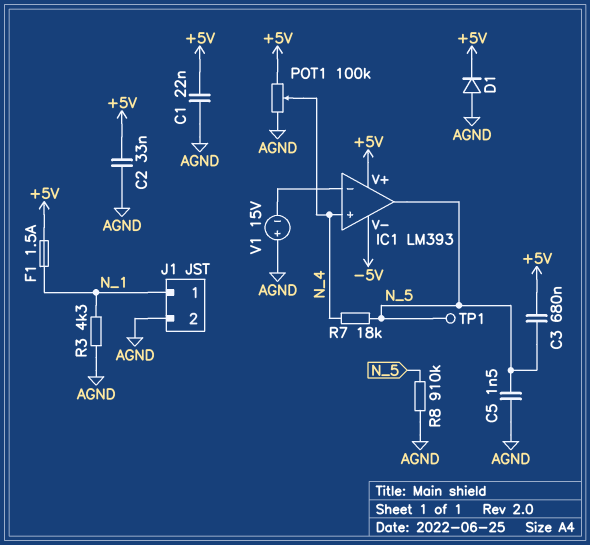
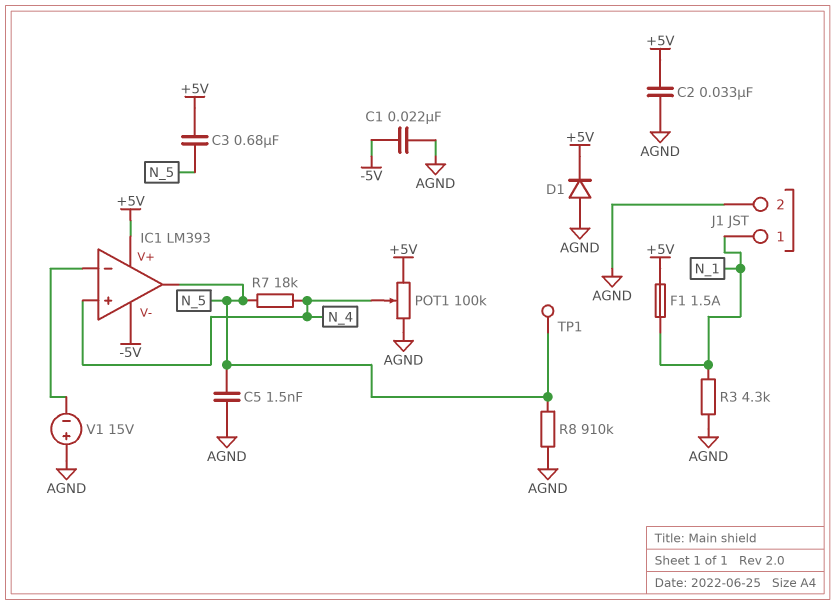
C1: 22nF (+5V, AGND) -> 22nF (-5V, AGND)

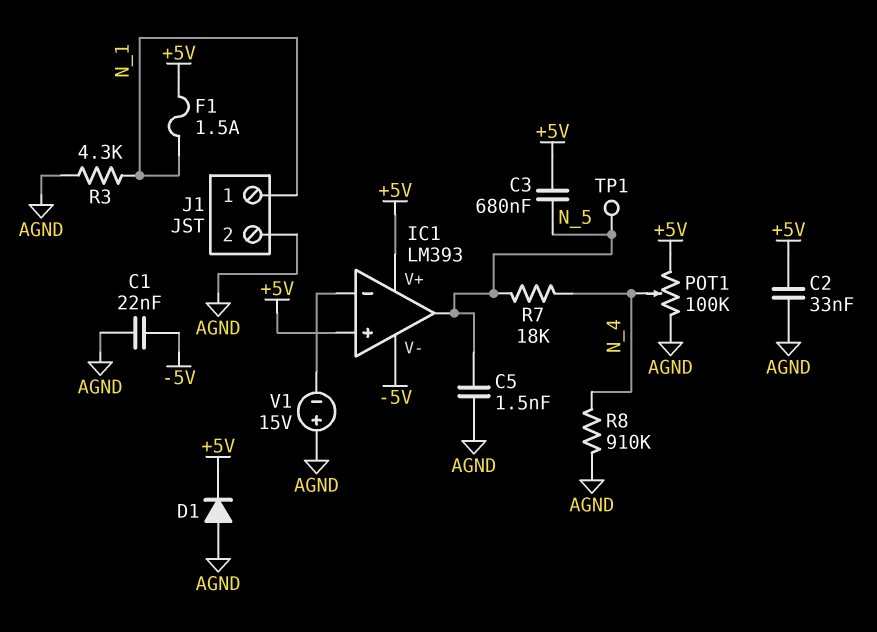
IC1 pin in+: N_4 -> +5V
R8: 910k (AGND, N_5) -> 910k (AGND, N_4)

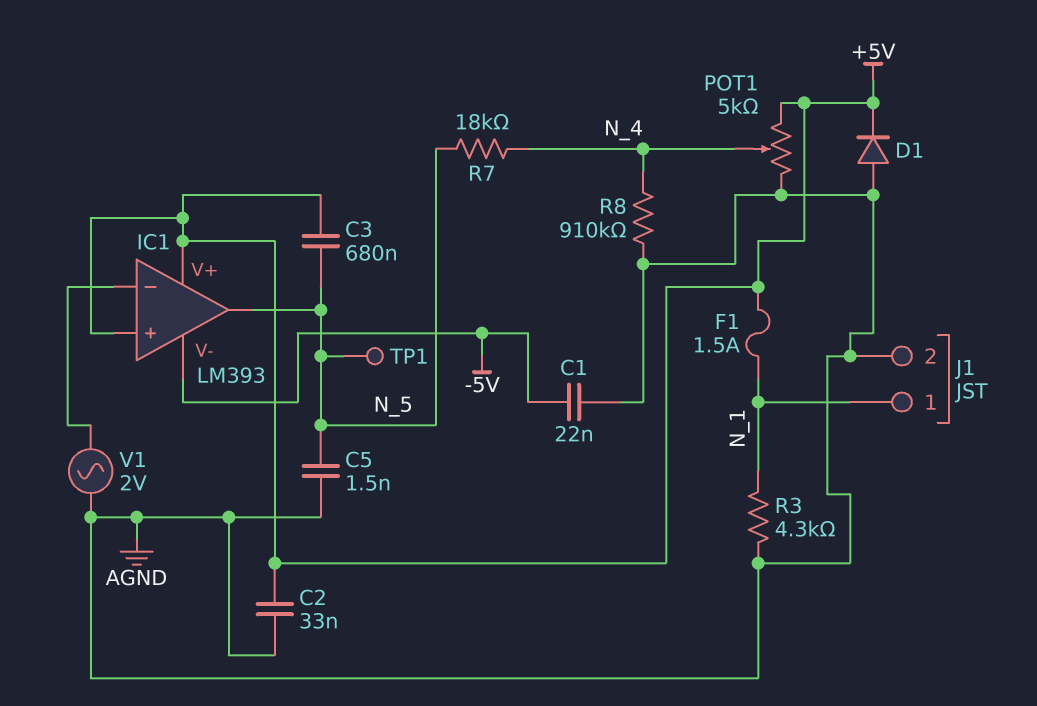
POT1: 100k (+5V, AGND, wiper N_4) -> 5k (+5V, AGND, wiper N_4)
V1: 15V (plus AGND, minus IC1/in-) -> AC 2V (AGND, IC1/in-)

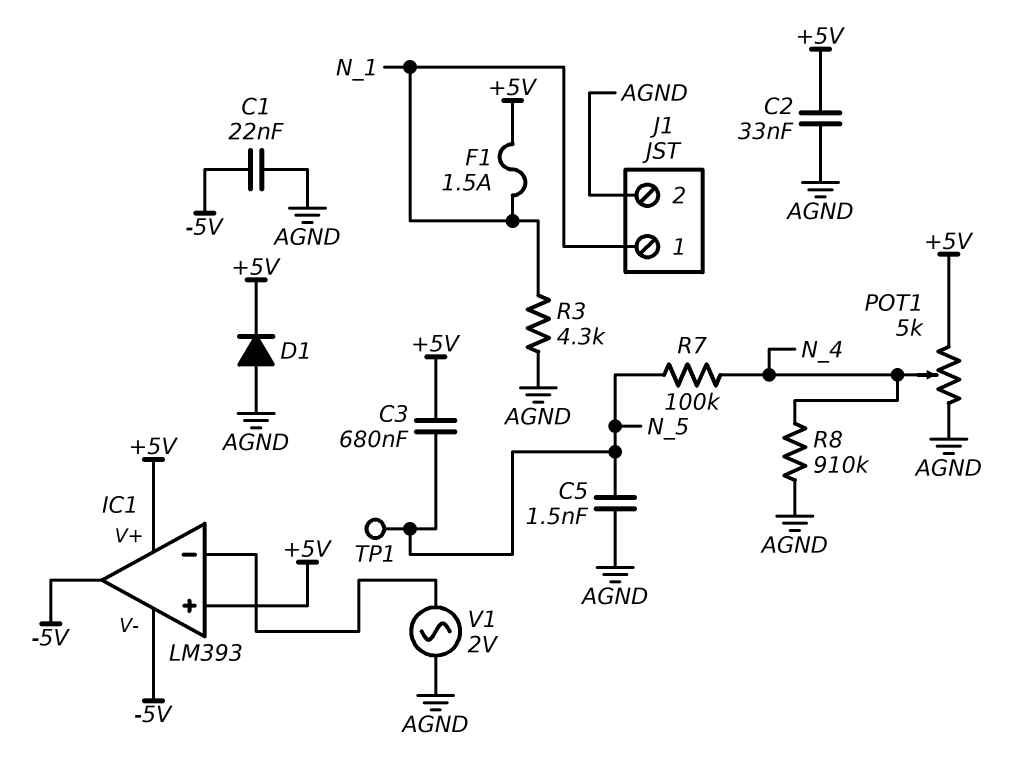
IC1 pin out: N_5 -> -5V
R7: 18k (N_4, N_5) -> 100k (N_4, N_5)

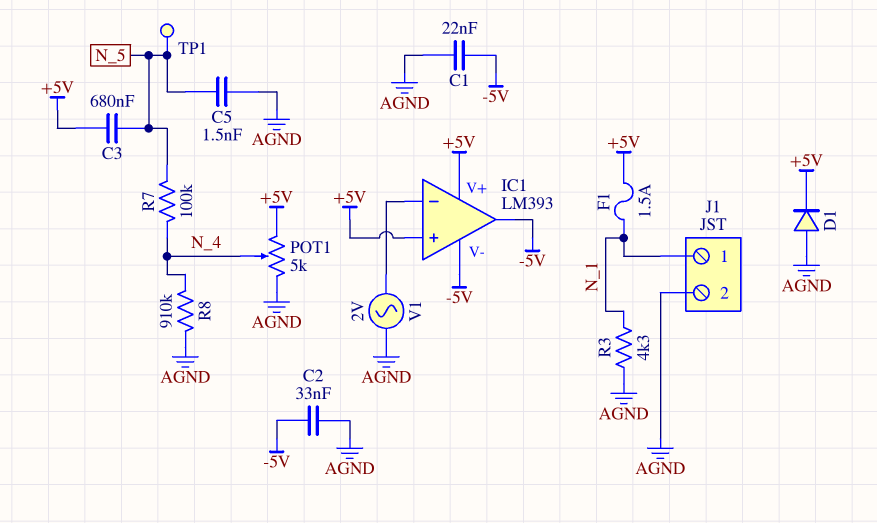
C2: 33nF (+5V, AGND) -> 33nF (-5V, AGND)

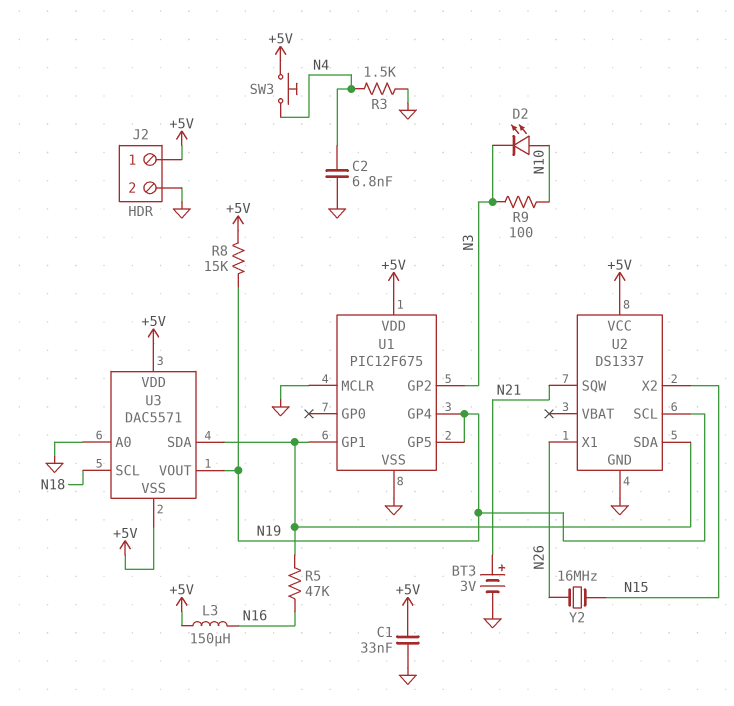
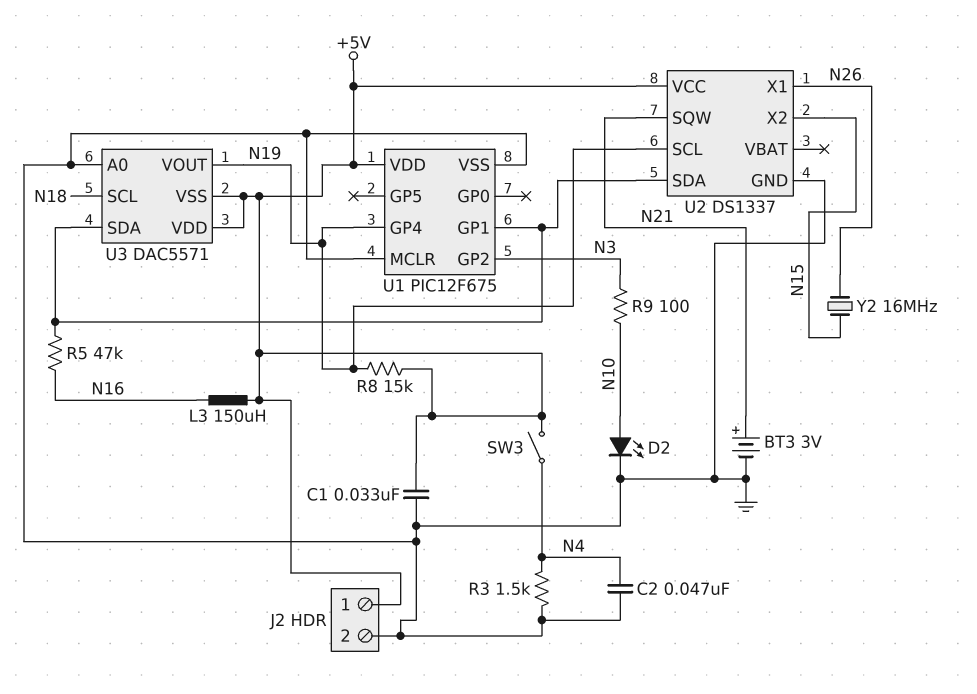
C2: 6.8nF (GND, N4) -> 47nF (GND, N4)
D2: LED (A N10, K N3) -> LED (A N10, K GND)
SW3: button (+5V, N4) -> switch (+5V, N4)
U1 pin GP5: N19 -> none

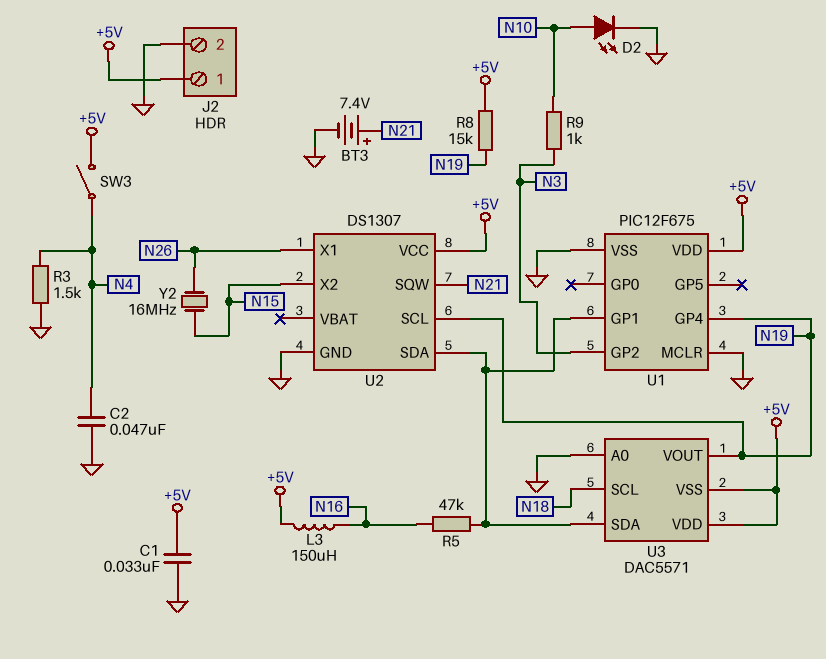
BT3: 3V (plus N21, minus GND) -> 7.4V (plus N21, minus GND)
R9: 100 (N3, N10) -> 1k (N3, N10)
U2: DS1337 -> DS1307

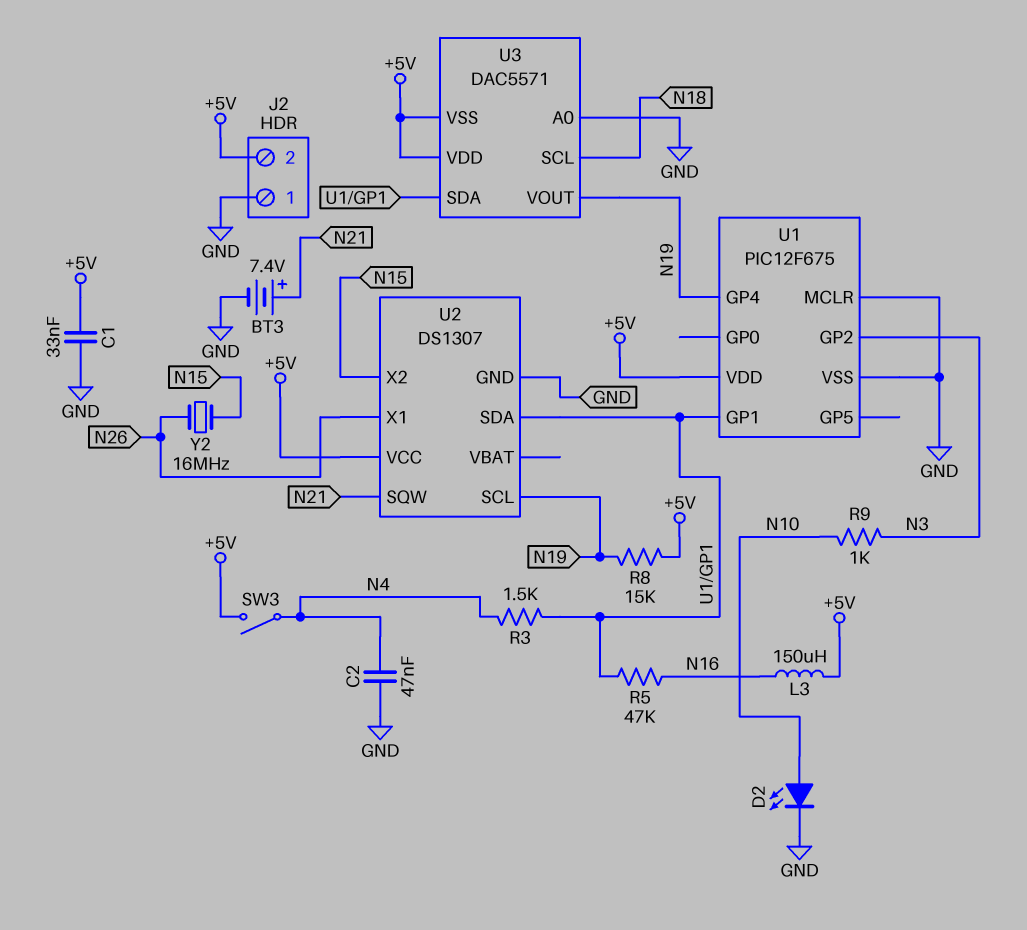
J2 pin 1: +5V -> GND
J2 pin 2: GND -> +5V
R3: 1.5k (GND, N4) -> 1.5k (N4, U1/GP1)

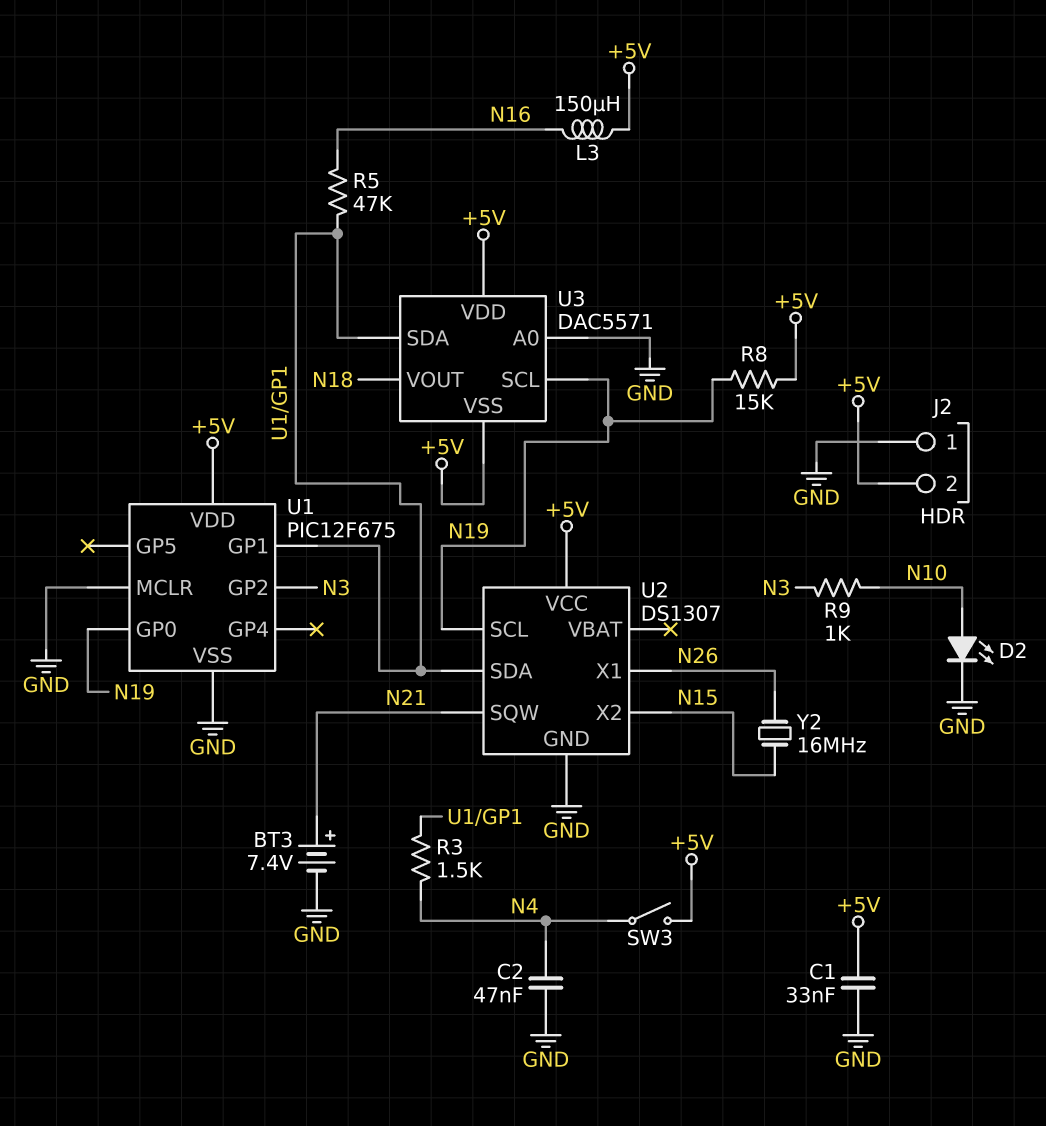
U1 pin GP0: none -> N19
U1 pin GP4: N19 -> none
U3 pin SCL: N18 -> N19
U3 pin VOUT: N19 -> N18

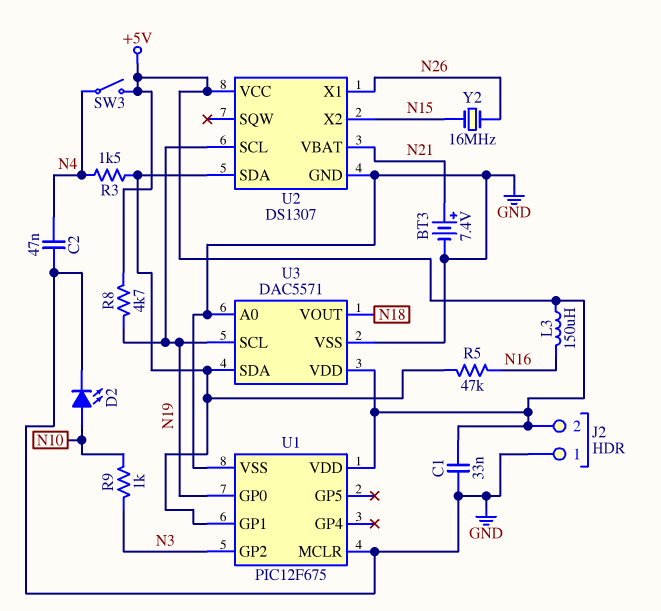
R8: 15k (+5V, N19) -> 4.7k (+5V, N19)
U2 pin SQW: N21 -> none
U2 pin VBAT: none -> N21
U3 pin VSS: +5V -> GND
================
*Task to complete*
Print the material above once more, exactly. No pictures belong in it.

*Task output*
C1: 22nF (+5V, AGND) -> 22nF (-5V, AGND)

IC1 pin in+: N_4 -> +5V
R8: 910k (AGND, N_5) -> 910k (AGND, N_4)

POT1: 100k (+5V, AGND, wiper N_4) -> 5k (+5V, AGND, wiper N_4)
V1: 15V (plus AGND, minus IC1/in-) -> AC 2V (AGND, IC1/in-)

IC1 pin out: N_5 -> -5V
R7: 18k (N_4, N_5) -> 100k (N_4, N_5)

C2: 33nF (+5V, AGND) -> 33nF (-5V, AGND)

C2: 6.8nF (GND, N4) -> 47nF (GND, N4)
D2: LED (A N10, K N3) -> LED (A N10, K GND)
SW3: button (+5V, N4) -> switch (+5V, N4)
U1 pin GP5: N19 -> none

BT3: 3V (plus N21, minus GND) -> 7.4V (plus N21, minus GND)
R9: 100 (N3, N10) -> 1k (N3, N10)
U2: DS1337 -> DS1307

J2 pin 1: +5V -> GND
J2 pin 2: GND -> +5V
R3: 1.5k (GND, N4) -> 1.5k (N4, U1/GP1)

U1 pin GP0: none -> N19
U1 pin GP4: N19 -> none
U3 pin SCL: N18 -> N19
U3 pin VOUT: N19 -> N18

R8: 15k (+5V, N19) -> 4.7k (+5V, N19)
U2 pin SQW: N21 -> none
U2 pin VBAT: none -> N21
U3 pin VSS: +5V -> GND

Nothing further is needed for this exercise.